* **Source records**:
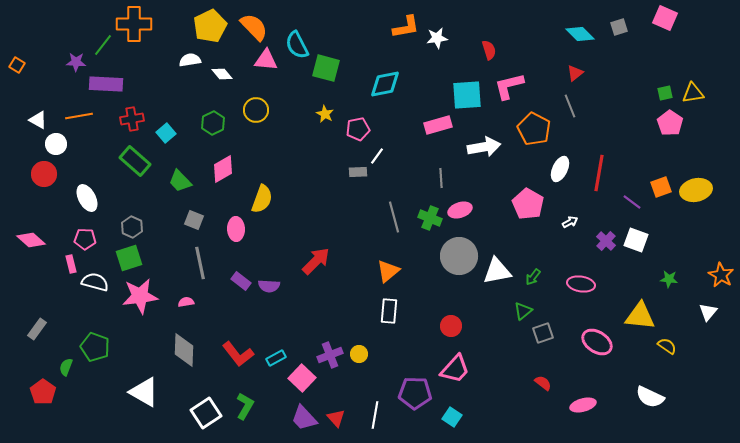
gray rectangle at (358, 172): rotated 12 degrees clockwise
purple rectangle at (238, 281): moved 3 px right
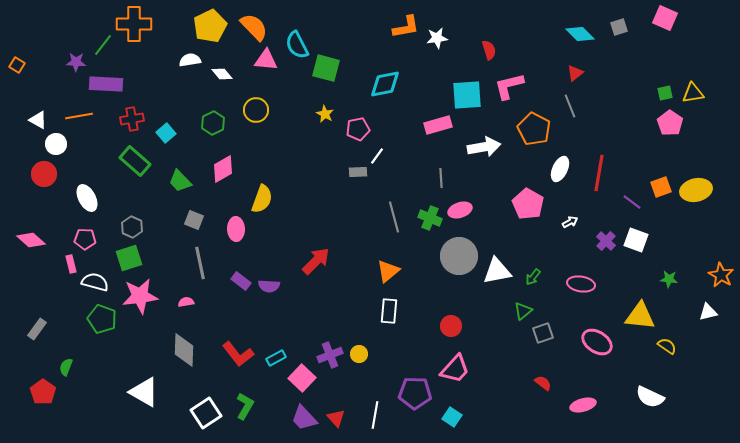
white triangle at (708, 312): rotated 36 degrees clockwise
green pentagon at (95, 347): moved 7 px right, 28 px up
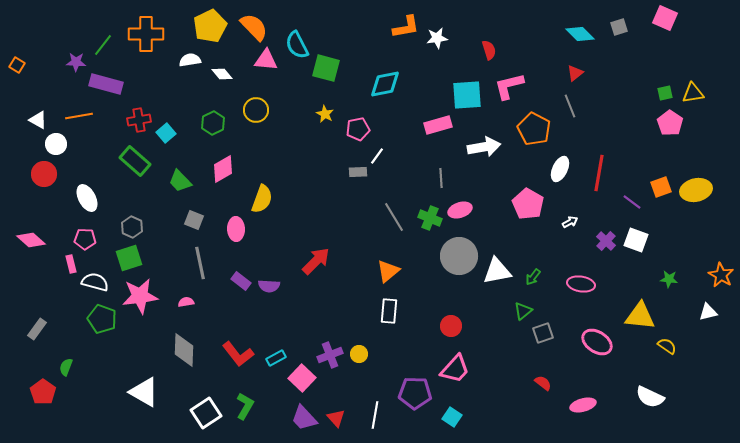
orange cross at (134, 24): moved 12 px right, 10 px down
purple rectangle at (106, 84): rotated 12 degrees clockwise
red cross at (132, 119): moved 7 px right, 1 px down
gray line at (394, 217): rotated 16 degrees counterclockwise
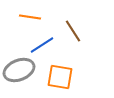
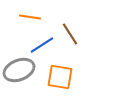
brown line: moved 3 px left, 3 px down
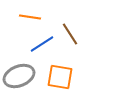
blue line: moved 1 px up
gray ellipse: moved 6 px down
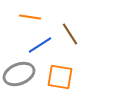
blue line: moved 2 px left, 1 px down
gray ellipse: moved 2 px up
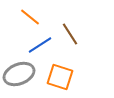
orange line: rotated 30 degrees clockwise
orange square: rotated 8 degrees clockwise
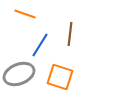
orange line: moved 5 px left, 3 px up; rotated 20 degrees counterclockwise
brown line: rotated 40 degrees clockwise
blue line: rotated 25 degrees counterclockwise
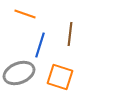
blue line: rotated 15 degrees counterclockwise
gray ellipse: moved 1 px up
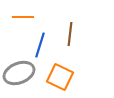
orange line: moved 2 px left, 3 px down; rotated 20 degrees counterclockwise
orange square: rotated 8 degrees clockwise
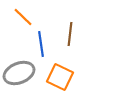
orange line: rotated 45 degrees clockwise
blue line: moved 1 px right, 1 px up; rotated 25 degrees counterclockwise
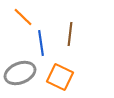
blue line: moved 1 px up
gray ellipse: moved 1 px right
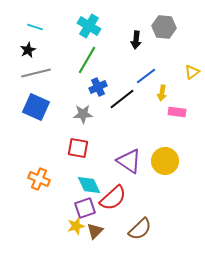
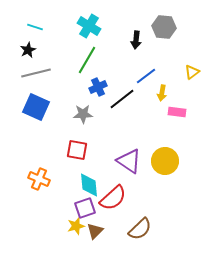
red square: moved 1 px left, 2 px down
cyan diamond: rotated 20 degrees clockwise
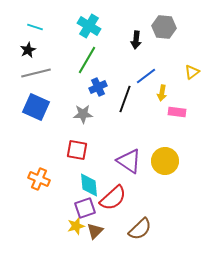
black line: moved 3 px right; rotated 32 degrees counterclockwise
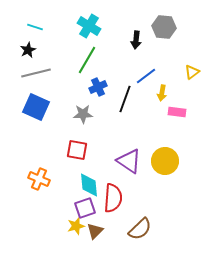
red semicircle: rotated 44 degrees counterclockwise
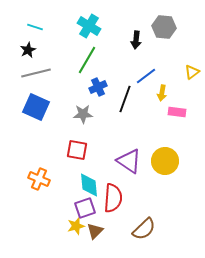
brown semicircle: moved 4 px right
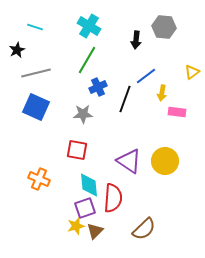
black star: moved 11 px left
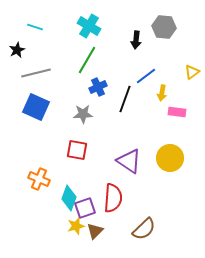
yellow circle: moved 5 px right, 3 px up
cyan diamond: moved 20 px left, 13 px down; rotated 25 degrees clockwise
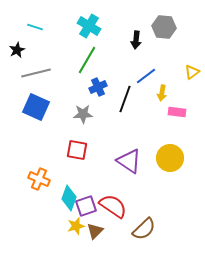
red semicircle: moved 8 px down; rotated 60 degrees counterclockwise
purple square: moved 1 px right, 2 px up
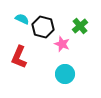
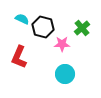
green cross: moved 2 px right, 2 px down
pink star: rotated 21 degrees counterclockwise
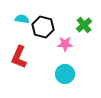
cyan semicircle: rotated 16 degrees counterclockwise
green cross: moved 2 px right, 3 px up
pink star: moved 3 px right
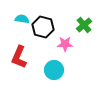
cyan circle: moved 11 px left, 4 px up
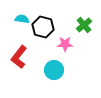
red L-shape: rotated 15 degrees clockwise
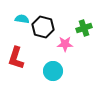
green cross: moved 3 px down; rotated 21 degrees clockwise
red L-shape: moved 3 px left, 1 px down; rotated 20 degrees counterclockwise
cyan circle: moved 1 px left, 1 px down
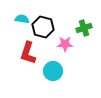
red L-shape: moved 12 px right, 5 px up
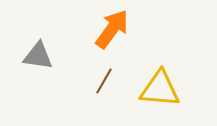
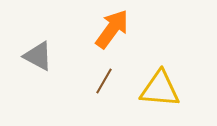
gray triangle: rotated 20 degrees clockwise
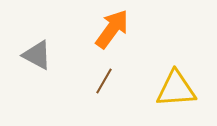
gray triangle: moved 1 px left, 1 px up
yellow triangle: moved 16 px right; rotated 9 degrees counterclockwise
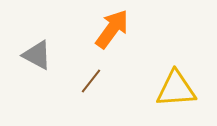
brown line: moved 13 px left; rotated 8 degrees clockwise
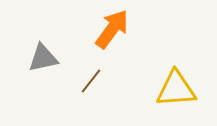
gray triangle: moved 6 px right, 3 px down; rotated 40 degrees counterclockwise
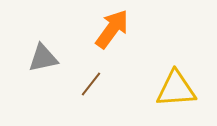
brown line: moved 3 px down
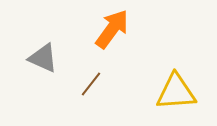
gray triangle: rotated 36 degrees clockwise
yellow triangle: moved 3 px down
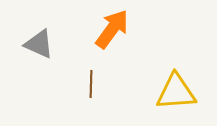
gray triangle: moved 4 px left, 14 px up
brown line: rotated 36 degrees counterclockwise
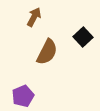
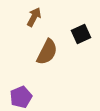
black square: moved 2 px left, 3 px up; rotated 18 degrees clockwise
purple pentagon: moved 2 px left, 1 px down
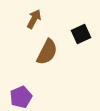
brown arrow: moved 2 px down
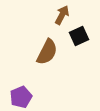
brown arrow: moved 28 px right, 4 px up
black square: moved 2 px left, 2 px down
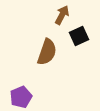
brown semicircle: rotated 8 degrees counterclockwise
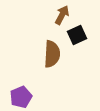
black square: moved 2 px left, 1 px up
brown semicircle: moved 5 px right, 2 px down; rotated 16 degrees counterclockwise
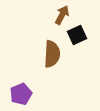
purple pentagon: moved 3 px up
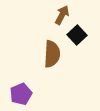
black square: rotated 18 degrees counterclockwise
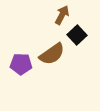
brown semicircle: rotated 52 degrees clockwise
purple pentagon: moved 30 px up; rotated 25 degrees clockwise
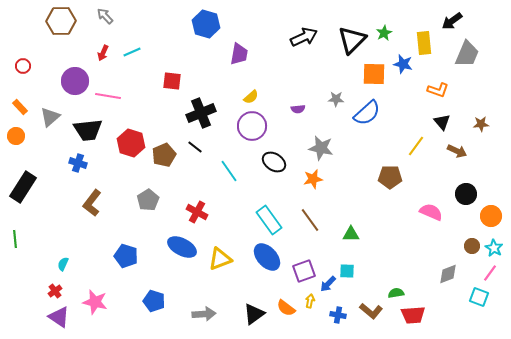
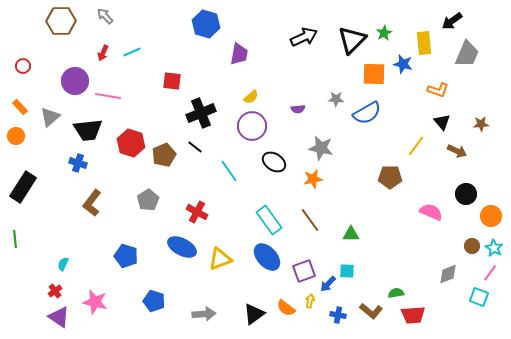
blue semicircle at (367, 113): rotated 12 degrees clockwise
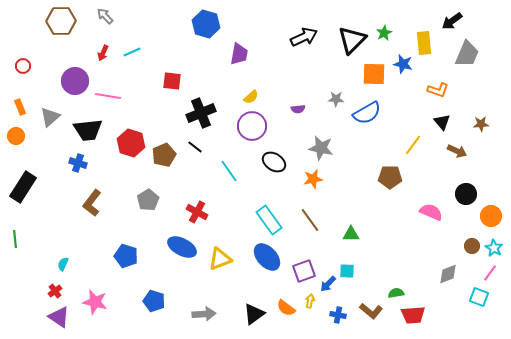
orange rectangle at (20, 107): rotated 21 degrees clockwise
yellow line at (416, 146): moved 3 px left, 1 px up
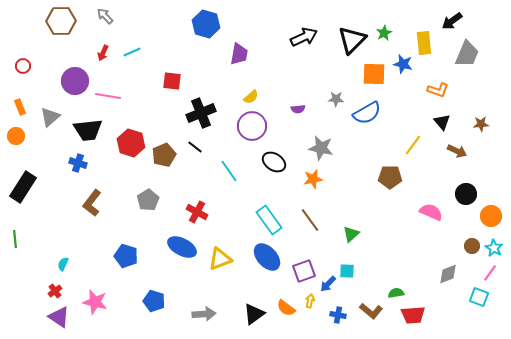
green triangle at (351, 234): rotated 42 degrees counterclockwise
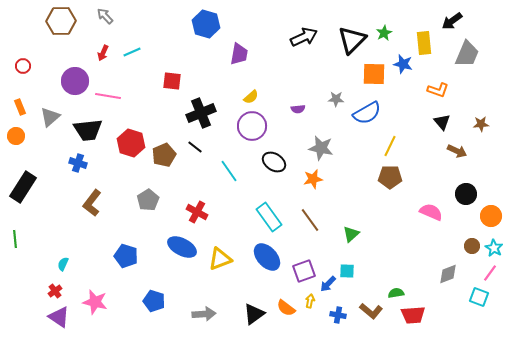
yellow line at (413, 145): moved 23 px left, 1 px down; rotated 10 degrees counterclockwise
cyan rectangle at (269, 220): moved 3 px up
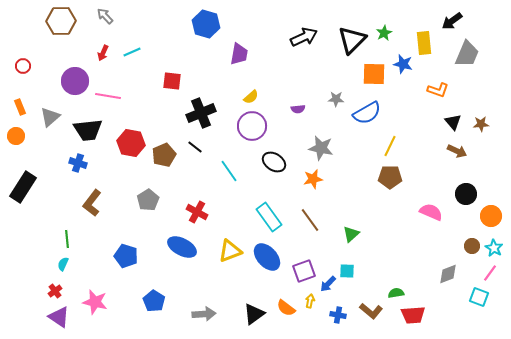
black triangle at (442, 122): moved 11 px right
red hexagon at (131, 143): rotated 8 degrees counterclockwise
green line at (15, 239): moved 52 px right
yellow triangle at (220, 259): moved 10 px right, 8 px up
blue pentagon at (154, 301): rotated 15 degrees clockwise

* **Instruction**: Put the part of the records that opens with the line containing "gray triangle: rotated 20 degrees clockwise" and closes with the line containing "black square: moved 2 px left, 2 px down" into a Markdown table with the columns Row and Record line, numbering each line and leaving out blank lines and the picture lines.

* **Solution to the problem**:
| Row | Record line |
|---|---|
| 1 | gray triangle: rotated 20 degrees clockwise |
| 2 | gray triangle: moved 1 px left, 1 px up |
| 3 | yellow triangle: moved 16 px right; rotated 9 degrees counterclockwise |
| 4 | brown line: moved 13 px left; rotated 8 degrees clockwise |
| 5 | gray triangle: moved 6 px right, 3 px down; rotated 40 degrees counterclockwise |
| 6 | brown line: moved 3 px down |
| 7 | gray triangle: rotated 36 degrees clockwise |
| 8 | yellow triangle: moved 3 px down |
| 9 | gray triangle: moved 4 px left, 14 px up |
| 10 | brown line: rotated 36 degrees counterclockwise |
| 11 | black square: moved 2 px left, 3 px up; rotated 18 degrees clockwise |
| 12 | purple pentagon: moved 2 px left, 1 px down |
| 13 | brown arrow: moved 2 px down |
| 14 | brown arrow: moved 28 px right, 4 px up |
| 15 | black square: moved 2 px left, 2 px down |